::: Data provided :::

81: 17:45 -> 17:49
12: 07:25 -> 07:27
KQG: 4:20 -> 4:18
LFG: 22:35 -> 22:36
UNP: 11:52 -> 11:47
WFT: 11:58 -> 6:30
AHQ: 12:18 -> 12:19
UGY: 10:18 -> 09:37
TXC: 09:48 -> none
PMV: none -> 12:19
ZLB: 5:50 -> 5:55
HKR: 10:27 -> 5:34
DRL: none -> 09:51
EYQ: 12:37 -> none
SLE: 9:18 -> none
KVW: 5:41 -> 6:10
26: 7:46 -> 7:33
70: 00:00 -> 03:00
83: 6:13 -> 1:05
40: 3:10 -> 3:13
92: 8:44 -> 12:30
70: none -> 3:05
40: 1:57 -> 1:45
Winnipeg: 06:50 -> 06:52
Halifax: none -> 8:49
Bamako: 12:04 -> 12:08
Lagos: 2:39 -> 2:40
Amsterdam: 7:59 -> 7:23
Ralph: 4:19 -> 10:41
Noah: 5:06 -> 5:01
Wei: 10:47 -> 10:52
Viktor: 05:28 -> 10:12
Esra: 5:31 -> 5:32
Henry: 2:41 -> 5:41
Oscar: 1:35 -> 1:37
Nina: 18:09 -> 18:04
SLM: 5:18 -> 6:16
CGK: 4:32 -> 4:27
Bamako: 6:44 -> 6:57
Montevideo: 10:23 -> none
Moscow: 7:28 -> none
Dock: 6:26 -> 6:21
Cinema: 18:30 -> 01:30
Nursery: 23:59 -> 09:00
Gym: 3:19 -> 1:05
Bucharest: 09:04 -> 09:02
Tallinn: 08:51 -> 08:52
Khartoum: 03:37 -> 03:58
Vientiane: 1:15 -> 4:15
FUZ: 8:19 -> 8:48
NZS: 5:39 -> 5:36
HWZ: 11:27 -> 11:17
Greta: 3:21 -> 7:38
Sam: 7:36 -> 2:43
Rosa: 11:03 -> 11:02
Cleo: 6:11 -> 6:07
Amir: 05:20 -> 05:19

:::

■ Problem description:
Please rename "Bamako" to "Dakar" everywhere in the data above and write out all the lines again, leaving everything else unchanged.

■ Worked solution:
81: 17:45 -> 17:49
12: 07:25 -> 07:27
KQG: 4:20 -> 4:18
LFG: 22:35 -> 22:36
UNP: 11:52 -> 11:47
WFT: 11:58 -> 6:30
AHQ: 12:18 -> 12:19
UGY: 10:18 -> 09:37
TXC: 09:48 -> none
PMV: none -> 12:19
ZLB: 5:50 -> 5:55
HKR: 10:27 -> 5:34
DRL: none -> 09:51
EYQ: 12:37 -> none
SLE: 9:18 -> none
KVW: 5:41 -> 6:10
26: 7:46 -> 7:33
70: 00:00 -> 03:00
83: 6:13 -> 1:05
40: 3:10 -> 3:13
92: 8:44 -> 12:30
70: none -> 3:05
40: 1:57 -> 1:45
Winnipeg: 06:50 -> 06:52
Halifax: none -> 8:49
Dakar: 12:04 -> 12:08
Lagos: 2:39 -> 2:40
Amsterdam: 7:59 -> 7:23
Ralph: 4:19 -> 10:41
Noah: 5:06 -> 5:01
Wei: 10:47 -> 10:52
Viktor: 05:28 -> 10:12
Esra: 5:31 -> 5:32
Henry: 2:41 -> 5:41
Oscar: 1:35 -> 1:37
Nina: 18:09 -> 18:04
SLM: 5:18 -> 6:16
CGK: 4:32 -> 4:27
Dakar: 6:44 -> 6:57
Montevideo: 10:23 -> none
Moscow: 7:28 -> none
Dock: 6:26 -> 6:21
Cinema: 18:30 -> 01:30
Nursery: 23:59 -> 09:00
Gym: 3:19 -> 1:05
Bucharest: 09:04 -> 09:02
Tallinn: 08:51 -> 08:52
Khartoum: 03:37 -> 03:58
Vientiane: 1:15 -> 4:15
FUZ: 8:19 -> 8:48
NZS: 5:39 -> 5:36
HWZ: 11:27 -> 11:17
Greta: 3:21 -> 7:38
Sam: 7:36 -> 2:43
Rosa: 11:03 -> 11:02
Cleo: 6:11 -> 6:07
Amir: 05:20 -> 05:19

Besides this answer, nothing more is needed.